WORK INSTRUCTIONS — In the data that follows, every line containing the word "purple" should be returned.

AVAILABLE DATA —
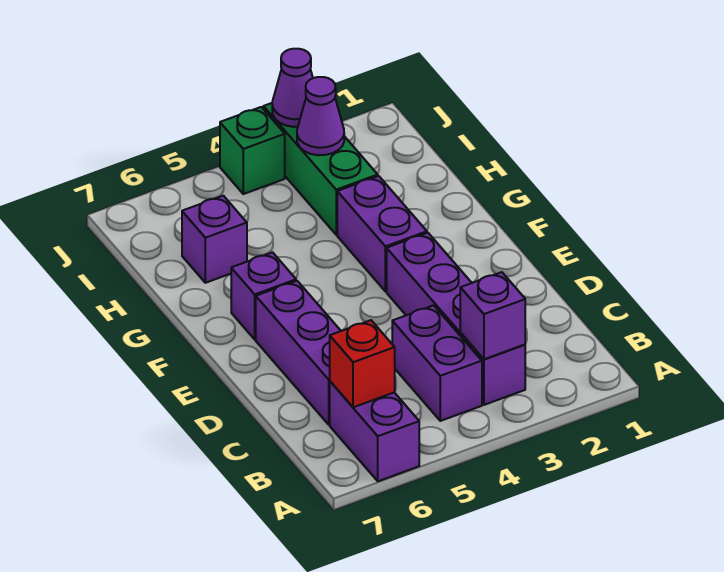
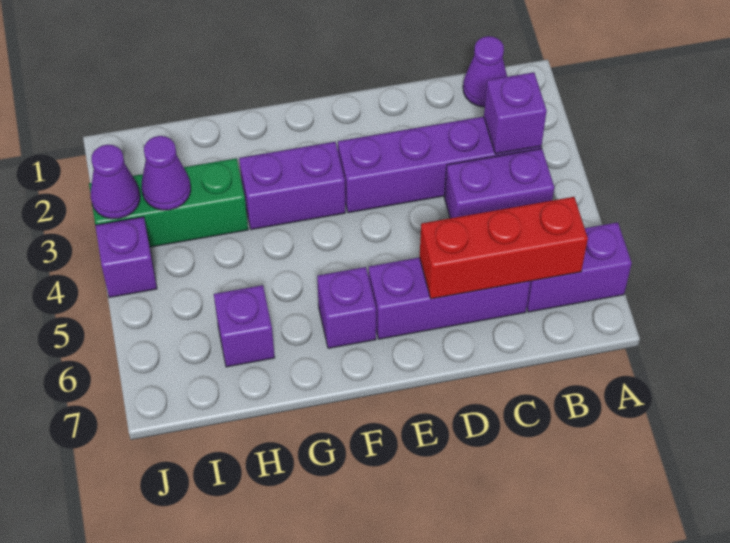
none -> purple cone B1 level 1
red brick B6 level 2 -> red brick B6:D6 level 2
green brick J4 level 1 -> purple brick J4 level 1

RESPONSE TO THE EXERCISE —
none -> purple cone B1 level 1
green brick J4 level 1 -> purple brick J4 level 1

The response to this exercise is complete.